ASSIGNMENT = Set the entries below down again, please. Match them exactly.

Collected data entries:

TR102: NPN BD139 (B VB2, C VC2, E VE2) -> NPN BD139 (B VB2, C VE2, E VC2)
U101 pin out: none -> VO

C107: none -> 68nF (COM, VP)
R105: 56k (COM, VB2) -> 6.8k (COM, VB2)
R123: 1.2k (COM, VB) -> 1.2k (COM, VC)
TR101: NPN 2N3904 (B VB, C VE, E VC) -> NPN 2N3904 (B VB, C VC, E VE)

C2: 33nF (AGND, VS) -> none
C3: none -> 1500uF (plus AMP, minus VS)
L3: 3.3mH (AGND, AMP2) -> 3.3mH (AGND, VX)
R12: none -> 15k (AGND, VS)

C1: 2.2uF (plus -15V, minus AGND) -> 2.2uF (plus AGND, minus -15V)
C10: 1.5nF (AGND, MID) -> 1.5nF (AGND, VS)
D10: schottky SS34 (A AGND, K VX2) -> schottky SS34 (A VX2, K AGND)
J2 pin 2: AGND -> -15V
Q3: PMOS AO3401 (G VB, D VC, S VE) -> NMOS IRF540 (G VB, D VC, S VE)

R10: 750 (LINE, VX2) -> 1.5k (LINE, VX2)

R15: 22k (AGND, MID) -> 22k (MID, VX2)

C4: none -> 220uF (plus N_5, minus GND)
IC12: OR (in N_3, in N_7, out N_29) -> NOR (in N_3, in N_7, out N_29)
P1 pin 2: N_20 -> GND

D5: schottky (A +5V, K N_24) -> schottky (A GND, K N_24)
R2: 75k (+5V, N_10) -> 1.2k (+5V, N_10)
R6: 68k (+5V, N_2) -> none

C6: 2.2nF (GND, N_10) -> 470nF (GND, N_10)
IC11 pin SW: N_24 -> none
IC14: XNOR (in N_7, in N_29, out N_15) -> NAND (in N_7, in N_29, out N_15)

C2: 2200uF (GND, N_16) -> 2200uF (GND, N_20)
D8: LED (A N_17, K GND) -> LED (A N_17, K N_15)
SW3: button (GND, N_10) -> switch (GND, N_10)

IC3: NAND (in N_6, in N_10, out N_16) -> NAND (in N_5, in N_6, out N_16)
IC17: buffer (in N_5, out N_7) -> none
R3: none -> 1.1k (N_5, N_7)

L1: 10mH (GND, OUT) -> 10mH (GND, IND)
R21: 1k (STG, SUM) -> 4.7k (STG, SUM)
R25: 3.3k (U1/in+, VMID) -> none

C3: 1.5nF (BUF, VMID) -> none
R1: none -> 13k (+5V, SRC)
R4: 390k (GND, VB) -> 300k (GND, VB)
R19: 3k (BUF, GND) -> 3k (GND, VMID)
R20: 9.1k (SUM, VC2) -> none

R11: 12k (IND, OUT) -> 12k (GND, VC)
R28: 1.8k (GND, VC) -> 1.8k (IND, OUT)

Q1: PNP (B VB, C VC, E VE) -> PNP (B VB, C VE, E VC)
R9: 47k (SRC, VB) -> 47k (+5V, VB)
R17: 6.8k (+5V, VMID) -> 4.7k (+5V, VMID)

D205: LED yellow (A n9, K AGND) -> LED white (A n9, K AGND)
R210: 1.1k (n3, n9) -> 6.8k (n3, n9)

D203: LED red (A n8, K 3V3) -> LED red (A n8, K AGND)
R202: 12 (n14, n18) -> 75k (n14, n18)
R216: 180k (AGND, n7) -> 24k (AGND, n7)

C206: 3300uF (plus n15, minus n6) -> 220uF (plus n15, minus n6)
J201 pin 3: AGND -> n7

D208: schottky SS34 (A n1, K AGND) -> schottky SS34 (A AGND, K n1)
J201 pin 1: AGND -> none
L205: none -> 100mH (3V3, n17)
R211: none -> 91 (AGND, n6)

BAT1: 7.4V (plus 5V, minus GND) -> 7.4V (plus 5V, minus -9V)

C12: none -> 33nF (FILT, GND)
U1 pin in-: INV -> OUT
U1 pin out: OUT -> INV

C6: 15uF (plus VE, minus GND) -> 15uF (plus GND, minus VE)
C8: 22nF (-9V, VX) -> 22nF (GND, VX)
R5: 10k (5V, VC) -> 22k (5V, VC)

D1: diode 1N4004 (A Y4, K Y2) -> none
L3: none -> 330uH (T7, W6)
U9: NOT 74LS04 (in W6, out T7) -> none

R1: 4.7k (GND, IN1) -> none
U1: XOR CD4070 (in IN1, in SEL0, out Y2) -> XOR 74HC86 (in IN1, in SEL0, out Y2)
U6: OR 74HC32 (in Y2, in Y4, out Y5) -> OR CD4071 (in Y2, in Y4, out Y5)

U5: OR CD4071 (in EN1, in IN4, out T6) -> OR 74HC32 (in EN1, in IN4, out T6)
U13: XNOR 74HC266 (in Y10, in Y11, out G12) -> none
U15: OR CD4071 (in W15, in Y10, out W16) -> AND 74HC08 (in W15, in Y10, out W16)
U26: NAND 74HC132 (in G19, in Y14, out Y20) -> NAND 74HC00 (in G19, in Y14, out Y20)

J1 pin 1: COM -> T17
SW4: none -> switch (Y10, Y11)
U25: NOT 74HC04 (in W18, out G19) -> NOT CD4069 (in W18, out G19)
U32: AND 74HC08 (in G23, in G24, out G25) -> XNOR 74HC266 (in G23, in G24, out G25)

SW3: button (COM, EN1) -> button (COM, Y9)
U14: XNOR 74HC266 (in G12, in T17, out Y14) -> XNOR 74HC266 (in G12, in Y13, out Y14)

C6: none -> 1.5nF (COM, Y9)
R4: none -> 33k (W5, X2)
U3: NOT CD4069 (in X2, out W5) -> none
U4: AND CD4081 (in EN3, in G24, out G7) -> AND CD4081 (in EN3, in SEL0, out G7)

ANSWER SPACE =
TR102: NPN BD139 (B VB2, C VC2, E VE2) -> NPN BD139 (B VB2, C VE2, E VC2)
U101 pin out: none -> VO

C107: none -> 68nF (COM, VP)
R105: 56k (COM, VB2) -> 6.8k (COM, VB2)
R123: 1.2k (COM, VB) -> 1.2k (COM, VC)
TR101: NPN 2N3904 (B VB, C VE, E VC) -> NPN 2N3904 (B VB, C VC, E VE)

C2: 33nF (AGND, VS) -> none
C3: none -> 1500uF (plus AMP, minus VS)
L3: 3.3mH (AGND, AMP2) -> 3.3mH (AGND, VX)
R12: none -> 15k (AGND, VS)

C1: 2.2uF (plus -15V, minus AGND) -> 2.2uF (plus AGND, minus -15V)
C10: 1.5nF (AGND, MID) -> 1.5nF (AGND, VS)
D10: schottky SS34 (A AGND, K VX2) -> schottky SS34 (A VX2, K AGND)
J2 pin 2: AGND -> -15V
Q3: PMOS AO3401 (G VB, D VC, S VE) -> NMOS IRF540 (G VB, D VC, S VE)

R10: 750 (LINE, VX2) -> 1.5k (LINE, VX2)

R15: 22k (AGND, MID) -> 22k (MID, VX2)

C4: none -> 220uF (plus N_5, minus GND)
IC12: OR (in N_3, in N_7, out N_29) -> NOR (in N_3, in N_7, out N_29)
P1 pin 2: N_20 -> GND

D5: schottky (A +5V, K N_24) -> schottky (A GND, K N_24)
R2: 75k (+5V, N_10) -> 1.2k (+5V, N_10)
R6: 68k (+5V, N_2) -> none

C6: 2.2nF (GND, N_10) -> 470nF (GND, N_10)
IC11 pin SW: N_24 -> none
IC14: XNOR (in N_7, in N_29, out N_15) -> NAND (in N_7, in N_29, out N_15)

C2: 2200uF (GND, N_16) -> 2200uF (GND, N_20)
D8: LED (A N_17, K GND) -> LED (A N_17, K N_15)
SW3: button (GND, N_10) -> switch (GND, N_10)

IC3: NAND (in N_6, in N_10, out N_16) -> NAND (in N_5, in N_6, out N_16)
IC17: buffer (in N_5, out N_7) -> none
R3: none -> 1.1k (N_5, N_7)

L1: 10mH (GND, OUT) -> 10mH (GND, IND)
R21: 1k (STG, SUM) -> 4.7k (STG, SUM)
R25: 3.3k (U1/in+, VMID) -> none

C3: 1.5nF (BUF, VMID) -> none
R1: none -> 13k (+5V, SRC)
R4: 390k (GND, VB) -> 300k (GND, VB)
R19: 3k (BUF, GND) -> 3k (GND, VMID)
R20: 9.1k (SUM, VC2) -> none

R11: 12k (IND, OUT) -> 12k (GND, VC)
R28: 1.8k (GND, VC) -> 1.8k (IND, OUT)

Q1: PNP (B VB, C VC, E VE) -> PNP (B VB, C VE, E VC)
R9: 47k (SRC, VB) -> 47k (+5V, VB)
R17: 6.8k (+5V, VMID) -> 4.7k (+5V, VMID)

D205: LED yellow (A n9, K AGND) -> LED white (A n9, K AGND)
R210: 1.1k (n3, n9) -> 6.8k (n3, n9)

D203: LED red (A n8, K 3V3) -> LED red (A n8, K AGND)
R202: 12 (n14, n18) -> 75k (n14, n18)
R216: 180k (AGND, n7) -> 24k (AGND, n7)

C206: 3300uF (plus n15, minus n6) -> 220uF (plus n15, minus n6)
J201 pin 3: AGND -> n7

D208: schottky SS34 (A n1, K AGND) -> schottky SS34 (A AGND, K n1)
J201 pin 1: AGND -> none
L205: none -> 100mH (3V3, n17)
R211: none -> 91 (AGND, n6)

BAT1: 7.4V (plus 5V, minus GND) -> 7.4V (plus 5V, minus -9V)

C12: none -> 33nF (FILT, GND)
U1 pin in-: INV -> OUT
U1 pin out: OUT -> INV

C6: 15uF (plus VE, minus GND) -> 15uF (plus GND, minus VE)
C8: 22nF (-9V, VX) -> 22nF (GND, VX)
R5: 10k (5V, VC) -> 22k (5V, VC)

D1: diode 1N4004 (A Y4, K Y2) -> none
L3: none -> 330uH (T7, W6)
U9: NOT 74LS04 (in W6, out T7) -> none

R1: 4.7k (GND, IN1) -> none
U1: XOR CD4070 (in IN1, in SEL0, out Y2) -> XOR 74HC86 (in IN1, in SEL0, out Y2)
U6: OR 74HC32 (in Y2, in Y4, out Y5) -> OR CD4071 (in Y2, in Y4, out Y5)

U5: OR CD4071 (in EN1, in IN4, out T6) -> OR 74HC32 (in EN1, in IN4, out T6)
U13: XNOR 74HC266 (in Y10, in Y11, out G12) -> none
U15: OR CD4071 (in W15, in Y10, out W16) -> AND 74HC08 (in W15, in Y10, out W16)
U26: NAND 74HC132 (in G19, in Y14, out Y20) -> NAND 74HC00 (in G19, in Y14, out Y20)

J1 pin 1: COM -> T17
SW4: none -> switch (Y10, Y11)
U25: NOT 74HC04 (in W18, out G19) -> NOT CD4069 (in W18, out G19)
U32: AND 74HC08 (in G23, in G24, out G25) -> XNOR 74HC266 (in G23, in G24, out G25)

SW3: button (COM, EN1) -> button (COM, Y9)
U14: XNOR 74HC266 (in G12, in T17, out Y14) -> XNOR 74HC266 (in G12, in Y13, out Y14)

C6: none -> 1.5nF (COM, Y9)
R4: none -> 33k (W5, X2)
U3: NOT CD4069 (in X2, out W5) -> none
U4: AND CD4081 (in EN3, in G24, out G7) -> AND CD4081 (in EN3, in SEL0, out G7)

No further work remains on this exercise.